Segment Start: Data in this exercise

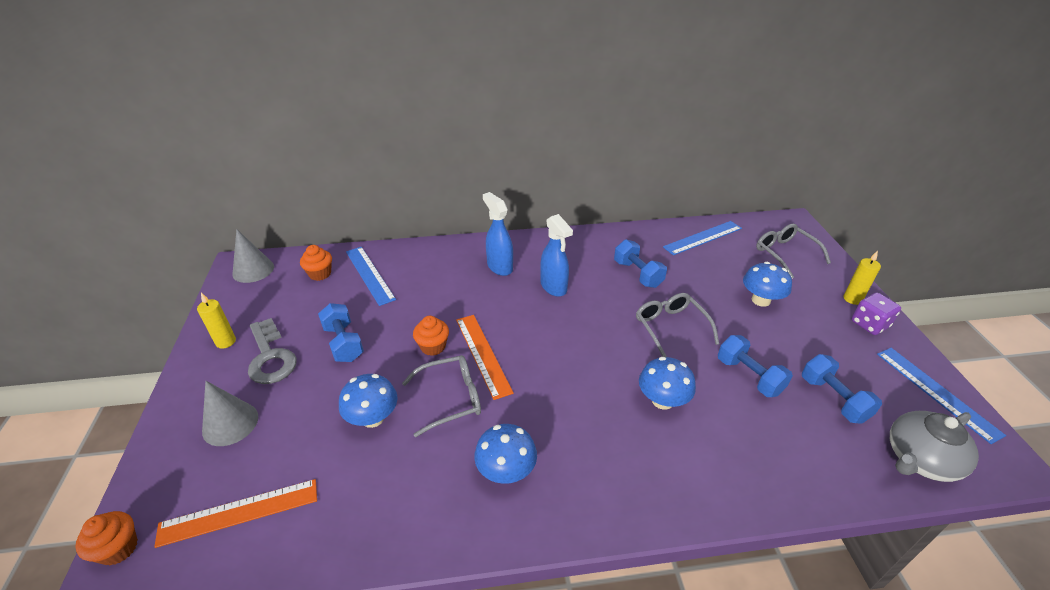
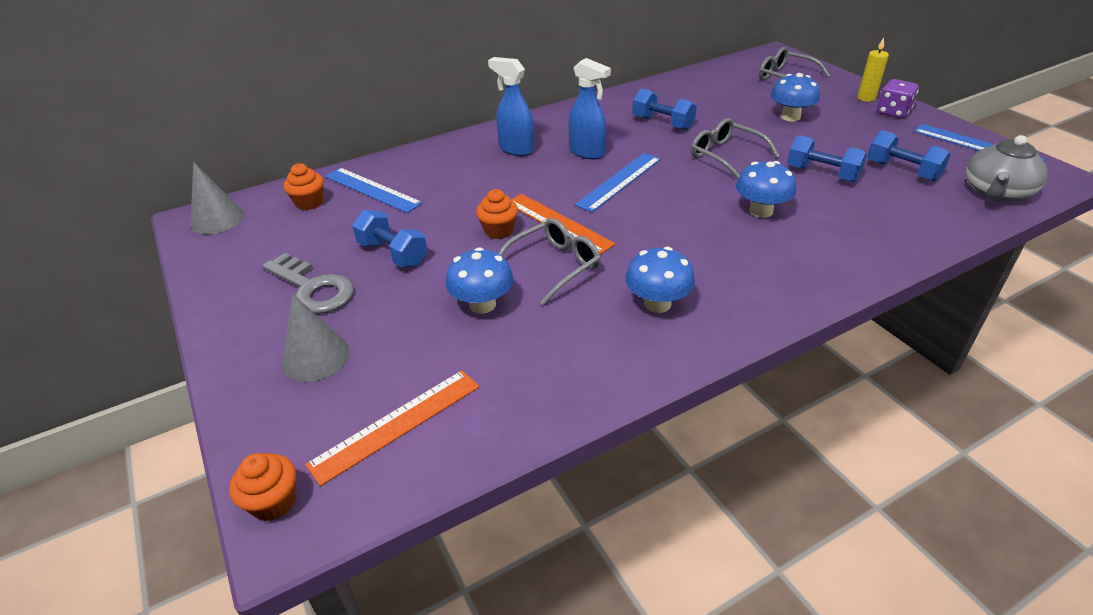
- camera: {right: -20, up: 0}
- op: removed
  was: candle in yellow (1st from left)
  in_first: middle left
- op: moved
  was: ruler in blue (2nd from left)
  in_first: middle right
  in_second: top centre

Segment End: Data in this exercise

*To do*:
For this task, copy every line of the material in which "middle" appears.

*Result below*:
  in_first: middle left
  in_first: middle right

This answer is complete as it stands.